EXERCISE PROMPT:
Only the pictures are to be dropped; return all other data below exactly.

MATERIAL FOR THIS TASK:
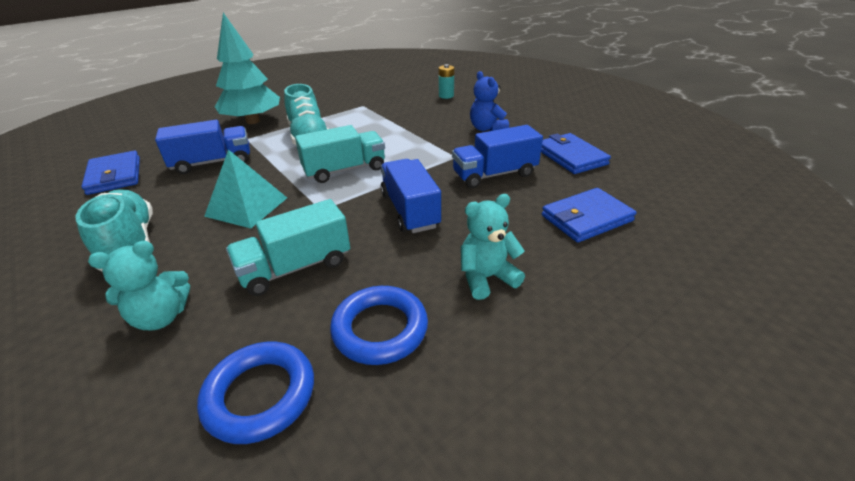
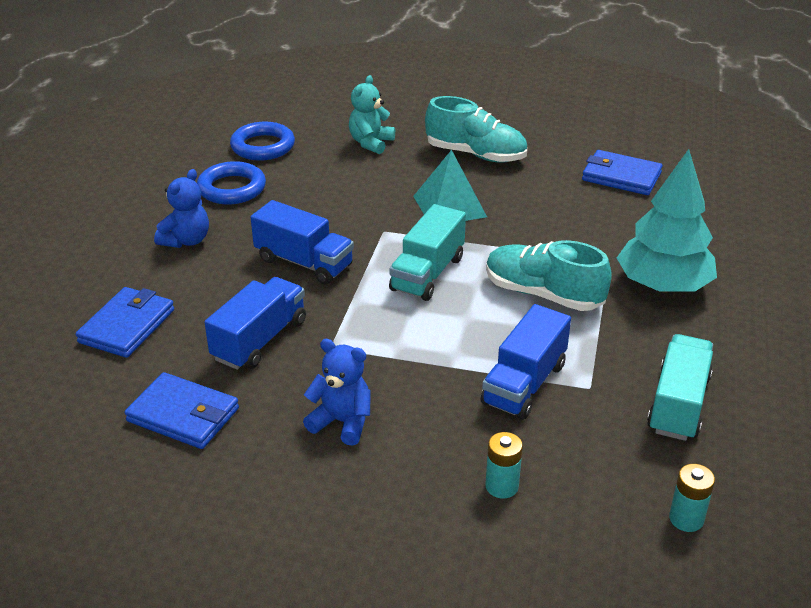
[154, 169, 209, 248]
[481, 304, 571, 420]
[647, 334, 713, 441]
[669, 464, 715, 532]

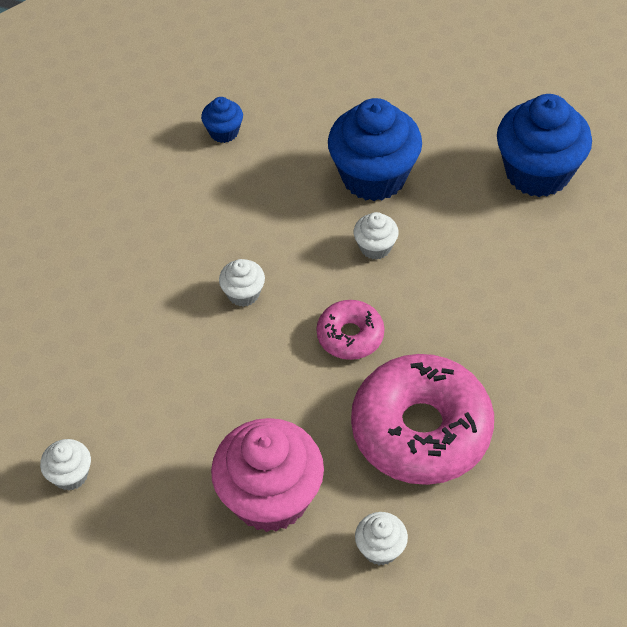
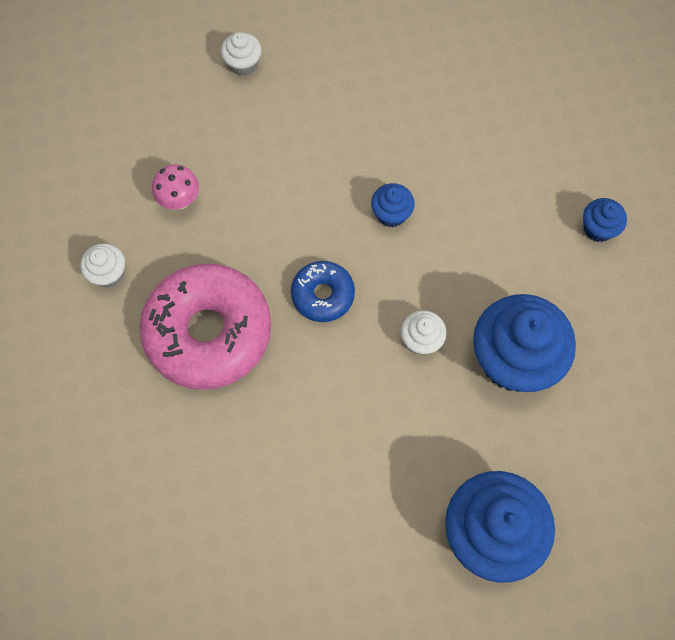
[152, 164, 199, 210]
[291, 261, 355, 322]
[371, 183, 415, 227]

RESULT FOR THIS TASK:
[154, 169, 209, 248]
[481, 304, 571, 420]
[647, 334, 713, 441]
[669, 464, 715, 532]

[152, 164, 199, 210]
[291, 261, 355, 322]
[371, 183, 415, 227]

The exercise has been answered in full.